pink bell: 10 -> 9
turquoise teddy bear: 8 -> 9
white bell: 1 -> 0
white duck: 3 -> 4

==

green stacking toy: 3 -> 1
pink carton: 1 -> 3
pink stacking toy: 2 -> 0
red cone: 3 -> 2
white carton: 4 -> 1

» PROBLEM: Out of the material above, output word for word the line with "pink bell: 10 -> 9", the line with "white duck: 3 -> 4", and all lines between them, with nothing else.

» RESULT OF THIS TASK:
pink bell: 10 -> 9
turquoise teddy bear: 8 -> 9
white bell: 1 -> 0
white duck: 3 -> 4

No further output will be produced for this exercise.